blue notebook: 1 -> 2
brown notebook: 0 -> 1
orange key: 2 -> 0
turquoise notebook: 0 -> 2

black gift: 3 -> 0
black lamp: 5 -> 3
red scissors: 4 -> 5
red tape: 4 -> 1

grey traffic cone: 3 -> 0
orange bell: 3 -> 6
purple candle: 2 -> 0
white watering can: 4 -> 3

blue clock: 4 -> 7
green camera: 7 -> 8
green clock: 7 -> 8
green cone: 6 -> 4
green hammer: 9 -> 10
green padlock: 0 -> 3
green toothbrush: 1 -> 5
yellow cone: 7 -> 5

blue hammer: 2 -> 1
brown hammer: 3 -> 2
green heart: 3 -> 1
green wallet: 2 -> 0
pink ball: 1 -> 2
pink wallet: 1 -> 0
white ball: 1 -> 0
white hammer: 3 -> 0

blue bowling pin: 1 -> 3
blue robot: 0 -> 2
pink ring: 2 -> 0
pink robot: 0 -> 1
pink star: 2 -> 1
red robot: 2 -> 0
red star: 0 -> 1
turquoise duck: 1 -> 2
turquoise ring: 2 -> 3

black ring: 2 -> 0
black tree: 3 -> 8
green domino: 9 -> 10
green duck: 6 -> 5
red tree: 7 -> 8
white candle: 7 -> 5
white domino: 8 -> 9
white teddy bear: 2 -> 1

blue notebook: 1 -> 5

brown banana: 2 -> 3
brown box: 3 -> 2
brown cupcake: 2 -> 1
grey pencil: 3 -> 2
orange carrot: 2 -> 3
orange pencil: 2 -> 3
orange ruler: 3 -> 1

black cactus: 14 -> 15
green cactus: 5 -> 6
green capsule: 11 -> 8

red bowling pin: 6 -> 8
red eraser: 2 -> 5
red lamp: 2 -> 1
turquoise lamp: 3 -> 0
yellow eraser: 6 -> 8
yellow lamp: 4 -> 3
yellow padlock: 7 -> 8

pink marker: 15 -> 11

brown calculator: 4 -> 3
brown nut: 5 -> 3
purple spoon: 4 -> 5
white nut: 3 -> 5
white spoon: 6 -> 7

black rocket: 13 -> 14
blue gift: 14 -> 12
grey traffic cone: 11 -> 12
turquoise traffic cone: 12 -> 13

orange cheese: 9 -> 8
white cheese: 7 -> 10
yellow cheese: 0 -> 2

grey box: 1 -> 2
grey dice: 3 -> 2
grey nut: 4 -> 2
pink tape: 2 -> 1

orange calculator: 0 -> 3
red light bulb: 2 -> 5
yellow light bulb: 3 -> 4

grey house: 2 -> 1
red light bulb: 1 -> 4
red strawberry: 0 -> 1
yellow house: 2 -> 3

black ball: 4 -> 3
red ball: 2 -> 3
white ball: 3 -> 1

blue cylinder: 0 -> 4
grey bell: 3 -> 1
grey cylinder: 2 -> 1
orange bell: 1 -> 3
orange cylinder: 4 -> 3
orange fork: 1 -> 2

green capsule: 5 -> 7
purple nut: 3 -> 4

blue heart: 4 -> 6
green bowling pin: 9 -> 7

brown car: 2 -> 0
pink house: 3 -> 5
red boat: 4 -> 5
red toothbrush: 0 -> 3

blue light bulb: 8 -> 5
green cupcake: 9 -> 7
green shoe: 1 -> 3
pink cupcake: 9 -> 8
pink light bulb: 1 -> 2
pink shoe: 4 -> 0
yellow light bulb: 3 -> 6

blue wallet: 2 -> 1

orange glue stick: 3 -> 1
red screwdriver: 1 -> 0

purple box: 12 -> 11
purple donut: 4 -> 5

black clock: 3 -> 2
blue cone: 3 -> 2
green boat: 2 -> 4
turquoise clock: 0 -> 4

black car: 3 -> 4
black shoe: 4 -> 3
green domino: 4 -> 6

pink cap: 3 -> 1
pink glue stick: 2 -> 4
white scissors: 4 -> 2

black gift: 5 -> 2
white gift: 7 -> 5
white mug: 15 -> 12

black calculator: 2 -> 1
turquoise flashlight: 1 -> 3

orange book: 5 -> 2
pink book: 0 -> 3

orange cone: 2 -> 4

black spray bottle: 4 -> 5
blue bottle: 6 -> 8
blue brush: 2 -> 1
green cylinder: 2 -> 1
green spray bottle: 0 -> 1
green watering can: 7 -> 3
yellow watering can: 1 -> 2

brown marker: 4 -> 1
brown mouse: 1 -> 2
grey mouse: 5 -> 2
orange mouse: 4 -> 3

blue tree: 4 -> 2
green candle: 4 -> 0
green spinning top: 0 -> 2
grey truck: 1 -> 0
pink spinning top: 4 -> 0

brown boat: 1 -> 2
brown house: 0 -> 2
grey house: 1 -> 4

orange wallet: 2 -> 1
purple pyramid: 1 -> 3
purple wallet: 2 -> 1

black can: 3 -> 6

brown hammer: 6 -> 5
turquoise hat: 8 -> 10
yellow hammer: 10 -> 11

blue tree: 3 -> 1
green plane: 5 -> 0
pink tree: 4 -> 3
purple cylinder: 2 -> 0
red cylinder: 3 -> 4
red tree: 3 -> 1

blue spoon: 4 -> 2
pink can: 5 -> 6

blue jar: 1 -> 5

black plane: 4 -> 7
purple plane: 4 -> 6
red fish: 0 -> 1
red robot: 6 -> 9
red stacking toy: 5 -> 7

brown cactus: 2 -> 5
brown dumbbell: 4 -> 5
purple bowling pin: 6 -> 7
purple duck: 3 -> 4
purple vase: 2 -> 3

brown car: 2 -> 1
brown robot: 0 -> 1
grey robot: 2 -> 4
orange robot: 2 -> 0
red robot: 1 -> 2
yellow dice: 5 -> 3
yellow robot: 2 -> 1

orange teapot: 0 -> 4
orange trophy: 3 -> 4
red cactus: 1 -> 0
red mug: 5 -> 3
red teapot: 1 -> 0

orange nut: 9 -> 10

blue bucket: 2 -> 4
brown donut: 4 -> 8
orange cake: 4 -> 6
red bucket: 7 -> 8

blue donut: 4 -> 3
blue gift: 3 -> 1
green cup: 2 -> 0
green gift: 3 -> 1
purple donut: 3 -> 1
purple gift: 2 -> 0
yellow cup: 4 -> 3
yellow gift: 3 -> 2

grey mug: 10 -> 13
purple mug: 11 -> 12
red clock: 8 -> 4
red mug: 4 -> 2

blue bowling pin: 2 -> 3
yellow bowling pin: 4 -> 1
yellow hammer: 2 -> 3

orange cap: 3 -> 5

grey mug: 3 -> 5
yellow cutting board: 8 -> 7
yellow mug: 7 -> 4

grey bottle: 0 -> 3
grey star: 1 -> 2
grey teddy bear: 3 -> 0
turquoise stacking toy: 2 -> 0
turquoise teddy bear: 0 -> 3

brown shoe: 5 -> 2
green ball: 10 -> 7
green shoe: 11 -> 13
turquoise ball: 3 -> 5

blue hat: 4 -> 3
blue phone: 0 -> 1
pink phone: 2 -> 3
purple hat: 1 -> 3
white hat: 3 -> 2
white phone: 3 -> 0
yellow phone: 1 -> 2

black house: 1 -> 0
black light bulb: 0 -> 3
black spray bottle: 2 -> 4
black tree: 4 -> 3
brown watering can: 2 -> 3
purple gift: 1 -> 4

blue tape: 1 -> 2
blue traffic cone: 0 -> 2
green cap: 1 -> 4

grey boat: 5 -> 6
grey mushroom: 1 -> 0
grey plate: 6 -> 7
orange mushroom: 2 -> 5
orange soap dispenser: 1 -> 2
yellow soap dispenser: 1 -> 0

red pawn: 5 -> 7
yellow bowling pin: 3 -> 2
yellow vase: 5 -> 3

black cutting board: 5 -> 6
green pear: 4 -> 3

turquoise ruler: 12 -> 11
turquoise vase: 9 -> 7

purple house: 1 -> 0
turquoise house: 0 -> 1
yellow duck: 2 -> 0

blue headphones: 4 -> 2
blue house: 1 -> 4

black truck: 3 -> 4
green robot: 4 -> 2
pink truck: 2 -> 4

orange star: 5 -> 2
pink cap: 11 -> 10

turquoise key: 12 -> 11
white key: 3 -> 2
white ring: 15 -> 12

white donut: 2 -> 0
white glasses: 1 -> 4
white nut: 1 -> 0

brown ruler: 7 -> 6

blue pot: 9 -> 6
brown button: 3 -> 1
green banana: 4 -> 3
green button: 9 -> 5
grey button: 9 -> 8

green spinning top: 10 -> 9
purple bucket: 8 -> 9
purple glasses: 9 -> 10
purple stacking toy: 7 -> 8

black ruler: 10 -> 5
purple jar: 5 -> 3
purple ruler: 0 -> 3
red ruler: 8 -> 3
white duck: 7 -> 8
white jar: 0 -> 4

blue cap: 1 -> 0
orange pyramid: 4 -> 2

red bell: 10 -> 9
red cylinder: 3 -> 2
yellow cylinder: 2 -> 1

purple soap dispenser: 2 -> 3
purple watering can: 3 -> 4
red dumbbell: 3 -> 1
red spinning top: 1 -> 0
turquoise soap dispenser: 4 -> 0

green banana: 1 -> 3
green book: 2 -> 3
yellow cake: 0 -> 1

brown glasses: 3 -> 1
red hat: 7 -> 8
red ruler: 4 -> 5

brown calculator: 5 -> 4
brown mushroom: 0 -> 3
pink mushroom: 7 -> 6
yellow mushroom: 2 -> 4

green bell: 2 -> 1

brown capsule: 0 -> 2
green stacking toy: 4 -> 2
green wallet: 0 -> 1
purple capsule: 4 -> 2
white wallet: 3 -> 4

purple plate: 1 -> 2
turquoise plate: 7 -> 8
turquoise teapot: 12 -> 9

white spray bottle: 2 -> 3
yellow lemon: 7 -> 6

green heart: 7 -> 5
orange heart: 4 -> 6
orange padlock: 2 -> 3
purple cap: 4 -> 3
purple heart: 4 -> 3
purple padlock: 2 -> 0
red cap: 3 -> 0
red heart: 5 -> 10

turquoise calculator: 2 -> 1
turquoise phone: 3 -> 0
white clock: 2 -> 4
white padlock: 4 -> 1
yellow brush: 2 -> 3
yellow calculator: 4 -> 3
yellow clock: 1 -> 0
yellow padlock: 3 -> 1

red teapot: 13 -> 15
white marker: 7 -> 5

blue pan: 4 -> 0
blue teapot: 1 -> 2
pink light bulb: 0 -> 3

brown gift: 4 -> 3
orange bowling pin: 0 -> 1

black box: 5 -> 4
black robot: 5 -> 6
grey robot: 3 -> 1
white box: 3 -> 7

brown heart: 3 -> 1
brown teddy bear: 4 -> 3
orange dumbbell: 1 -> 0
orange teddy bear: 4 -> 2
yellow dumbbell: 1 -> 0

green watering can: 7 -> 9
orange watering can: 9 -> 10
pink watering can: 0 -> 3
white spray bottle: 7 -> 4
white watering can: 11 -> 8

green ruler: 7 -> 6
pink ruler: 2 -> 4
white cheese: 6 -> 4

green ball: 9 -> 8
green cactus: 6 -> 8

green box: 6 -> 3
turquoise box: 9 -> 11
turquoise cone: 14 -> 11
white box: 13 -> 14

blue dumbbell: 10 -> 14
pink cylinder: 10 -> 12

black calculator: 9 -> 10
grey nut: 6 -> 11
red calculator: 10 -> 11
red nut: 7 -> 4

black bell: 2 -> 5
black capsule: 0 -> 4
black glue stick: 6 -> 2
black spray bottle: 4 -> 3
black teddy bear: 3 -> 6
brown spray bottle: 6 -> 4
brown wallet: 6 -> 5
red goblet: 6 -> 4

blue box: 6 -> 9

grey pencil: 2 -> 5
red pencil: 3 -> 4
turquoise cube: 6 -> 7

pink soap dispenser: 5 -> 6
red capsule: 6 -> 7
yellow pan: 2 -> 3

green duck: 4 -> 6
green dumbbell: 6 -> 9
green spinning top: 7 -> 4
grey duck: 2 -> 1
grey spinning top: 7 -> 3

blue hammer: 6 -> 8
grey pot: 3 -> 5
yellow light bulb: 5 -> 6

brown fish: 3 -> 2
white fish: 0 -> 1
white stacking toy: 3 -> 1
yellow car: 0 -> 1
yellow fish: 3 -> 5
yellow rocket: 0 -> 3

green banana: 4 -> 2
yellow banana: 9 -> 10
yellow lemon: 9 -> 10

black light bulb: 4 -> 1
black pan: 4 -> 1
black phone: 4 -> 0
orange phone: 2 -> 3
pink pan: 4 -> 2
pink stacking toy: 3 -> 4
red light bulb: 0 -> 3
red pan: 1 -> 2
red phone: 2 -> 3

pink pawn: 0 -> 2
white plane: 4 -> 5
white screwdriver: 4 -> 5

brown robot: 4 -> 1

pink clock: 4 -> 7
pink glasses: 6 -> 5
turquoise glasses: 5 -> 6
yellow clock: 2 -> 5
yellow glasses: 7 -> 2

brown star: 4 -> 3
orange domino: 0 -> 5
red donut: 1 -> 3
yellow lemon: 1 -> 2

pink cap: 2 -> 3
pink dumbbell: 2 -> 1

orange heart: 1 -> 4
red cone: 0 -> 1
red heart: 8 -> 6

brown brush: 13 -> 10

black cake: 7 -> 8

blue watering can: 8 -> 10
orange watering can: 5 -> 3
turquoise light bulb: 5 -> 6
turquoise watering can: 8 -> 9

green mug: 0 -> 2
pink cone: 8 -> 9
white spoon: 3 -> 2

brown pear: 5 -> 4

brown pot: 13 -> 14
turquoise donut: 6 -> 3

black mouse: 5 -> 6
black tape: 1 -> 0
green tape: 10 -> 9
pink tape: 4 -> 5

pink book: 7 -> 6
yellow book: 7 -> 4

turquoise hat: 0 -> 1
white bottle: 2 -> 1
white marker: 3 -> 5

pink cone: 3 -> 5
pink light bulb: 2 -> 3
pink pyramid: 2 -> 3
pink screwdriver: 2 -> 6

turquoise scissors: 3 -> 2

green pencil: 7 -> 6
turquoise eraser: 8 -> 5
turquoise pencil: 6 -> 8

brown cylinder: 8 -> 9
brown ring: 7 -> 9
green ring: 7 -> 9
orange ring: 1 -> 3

········

◆ **Your task**
Copy out each line of the records that holds the string "cactus".

◆ **Response to the exercise**
black cactus: 14 -> 15
green cactus: 5 -> 6
brown cactus: 2 -> 5
red cactus: 1 -> 0
green cactus: 6 -> 8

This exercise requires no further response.